TASK BRIEF: Start at the first line of the material. Repeat each line exactly through the one containing "shifted,orange boat,365 303", then stop.

━━ GIVEN RECORDS

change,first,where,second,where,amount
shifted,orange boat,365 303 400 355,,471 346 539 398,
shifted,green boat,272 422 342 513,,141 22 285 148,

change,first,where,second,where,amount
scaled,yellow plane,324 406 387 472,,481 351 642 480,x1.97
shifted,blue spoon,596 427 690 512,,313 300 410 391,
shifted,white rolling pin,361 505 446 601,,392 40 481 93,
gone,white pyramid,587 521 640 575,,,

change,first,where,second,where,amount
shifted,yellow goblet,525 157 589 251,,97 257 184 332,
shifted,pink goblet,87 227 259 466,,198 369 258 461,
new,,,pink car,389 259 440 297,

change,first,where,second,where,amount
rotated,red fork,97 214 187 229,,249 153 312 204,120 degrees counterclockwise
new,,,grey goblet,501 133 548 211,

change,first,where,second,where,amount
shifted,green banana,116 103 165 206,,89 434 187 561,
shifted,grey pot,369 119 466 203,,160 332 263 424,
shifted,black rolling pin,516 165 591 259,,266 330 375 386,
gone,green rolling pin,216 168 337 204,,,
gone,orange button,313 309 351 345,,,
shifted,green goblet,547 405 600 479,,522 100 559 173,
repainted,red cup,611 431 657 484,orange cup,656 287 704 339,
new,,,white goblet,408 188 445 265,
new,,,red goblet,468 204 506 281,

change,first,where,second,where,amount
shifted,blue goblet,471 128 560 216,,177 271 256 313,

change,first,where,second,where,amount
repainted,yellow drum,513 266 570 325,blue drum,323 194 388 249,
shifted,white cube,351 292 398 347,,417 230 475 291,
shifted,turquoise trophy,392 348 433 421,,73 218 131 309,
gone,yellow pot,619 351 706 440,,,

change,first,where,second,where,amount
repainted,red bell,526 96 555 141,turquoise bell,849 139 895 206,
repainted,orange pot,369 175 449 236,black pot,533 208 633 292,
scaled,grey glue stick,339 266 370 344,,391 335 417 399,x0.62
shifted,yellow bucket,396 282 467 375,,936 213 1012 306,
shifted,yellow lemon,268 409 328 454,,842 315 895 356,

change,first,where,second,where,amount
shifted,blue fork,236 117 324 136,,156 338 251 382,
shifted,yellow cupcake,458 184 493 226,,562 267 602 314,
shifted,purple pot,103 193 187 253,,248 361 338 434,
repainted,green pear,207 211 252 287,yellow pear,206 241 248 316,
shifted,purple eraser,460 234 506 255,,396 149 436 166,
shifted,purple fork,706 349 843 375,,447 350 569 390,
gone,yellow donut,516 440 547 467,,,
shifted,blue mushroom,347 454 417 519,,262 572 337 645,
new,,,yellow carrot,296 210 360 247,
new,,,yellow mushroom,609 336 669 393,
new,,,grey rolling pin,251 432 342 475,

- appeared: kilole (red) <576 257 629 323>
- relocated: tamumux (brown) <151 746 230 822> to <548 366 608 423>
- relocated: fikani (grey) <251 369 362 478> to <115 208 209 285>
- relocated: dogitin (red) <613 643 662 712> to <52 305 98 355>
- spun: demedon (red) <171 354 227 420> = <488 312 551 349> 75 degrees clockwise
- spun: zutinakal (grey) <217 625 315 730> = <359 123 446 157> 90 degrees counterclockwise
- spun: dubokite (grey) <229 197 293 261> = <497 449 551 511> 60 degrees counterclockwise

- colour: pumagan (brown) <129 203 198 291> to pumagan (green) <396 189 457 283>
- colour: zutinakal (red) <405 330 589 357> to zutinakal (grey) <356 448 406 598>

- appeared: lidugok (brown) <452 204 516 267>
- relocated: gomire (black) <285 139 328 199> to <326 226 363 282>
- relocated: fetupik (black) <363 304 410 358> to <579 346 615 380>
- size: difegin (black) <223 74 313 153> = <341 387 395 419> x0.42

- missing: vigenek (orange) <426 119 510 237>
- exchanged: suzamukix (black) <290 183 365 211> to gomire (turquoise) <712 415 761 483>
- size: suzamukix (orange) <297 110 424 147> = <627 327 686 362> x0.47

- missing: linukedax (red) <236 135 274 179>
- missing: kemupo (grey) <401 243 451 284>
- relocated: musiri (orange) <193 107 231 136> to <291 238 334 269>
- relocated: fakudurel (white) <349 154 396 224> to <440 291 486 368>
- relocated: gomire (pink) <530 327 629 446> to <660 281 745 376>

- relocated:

━━━━

EXERCISE RESPONSE:
change,first,where,second,where,amount
shifted,orange boat,365 303 400 355,,471 346 539 398,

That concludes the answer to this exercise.